- [Assignment]
Would you please return the lines of the entries below starting at the line that has "camera: 170 degrees right, 10 degrees down" and ending at the line that has "(594, 311) = (263, 194): turquoise", both included, exactly as they are?

- [Input material]
Segment Open

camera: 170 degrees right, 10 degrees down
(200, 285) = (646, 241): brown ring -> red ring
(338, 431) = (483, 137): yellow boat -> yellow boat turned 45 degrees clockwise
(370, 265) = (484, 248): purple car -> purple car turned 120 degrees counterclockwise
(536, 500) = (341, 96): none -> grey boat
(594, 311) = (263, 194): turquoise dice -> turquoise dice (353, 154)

Segment Closed
Segment Open

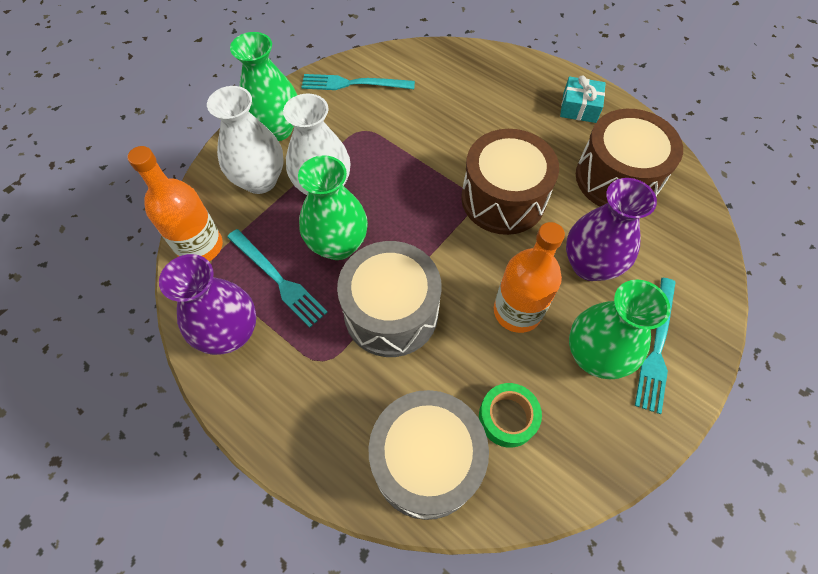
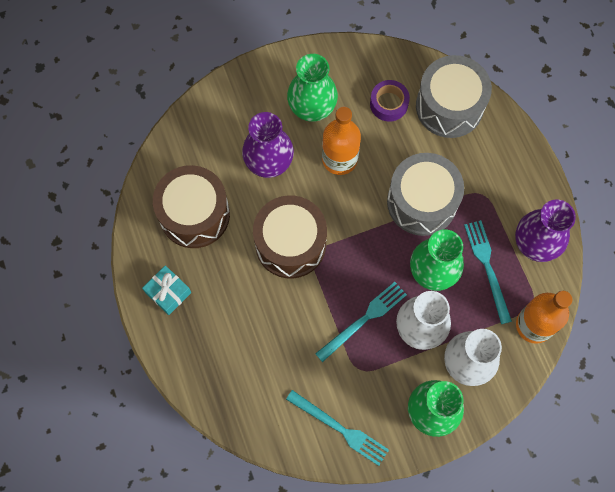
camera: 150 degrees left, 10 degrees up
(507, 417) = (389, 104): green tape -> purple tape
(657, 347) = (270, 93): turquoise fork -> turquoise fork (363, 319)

Segment Closed
Segment Open

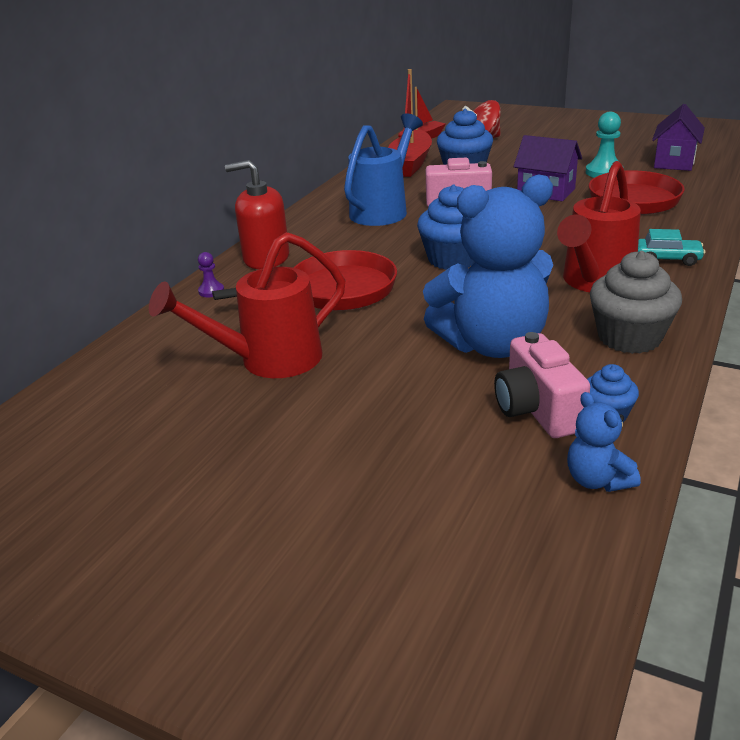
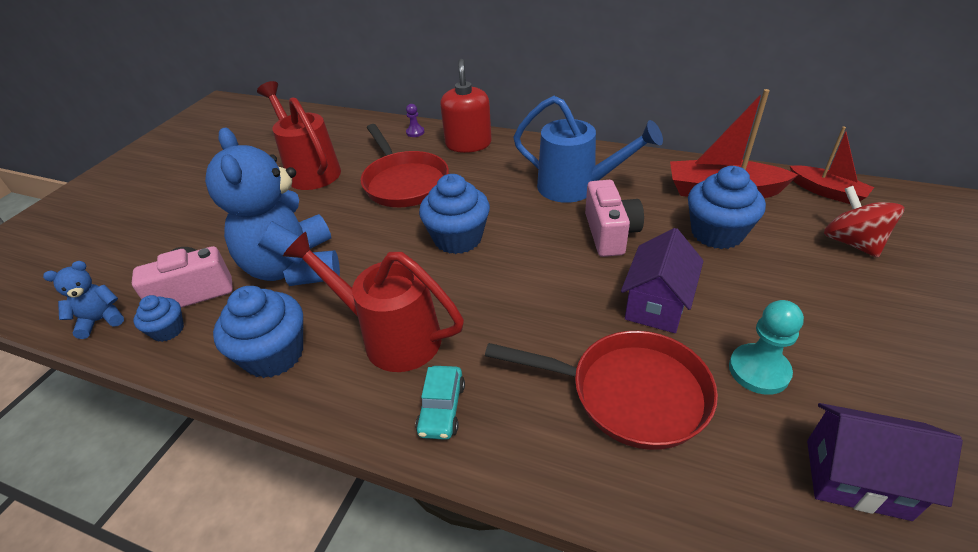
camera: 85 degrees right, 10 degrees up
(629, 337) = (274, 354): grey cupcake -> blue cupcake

Segment Closed

- [Exercise solution]
camera: 170 degrees right, 10 degrees down
(200, 285) = (646, 241): brown ring -> red ring
(338, 431) = (483, 137): yellow boat -> yellow boat turned 45 degrees clockwise
(370, 265) = (484, 248): purple car -> purple car turned 120 degrees counterclockwise
(536, 500) = (341, 96): none -> grey boat
(594, 311) = (263, 194): turquoise dice -> turquoise dice (353, 154)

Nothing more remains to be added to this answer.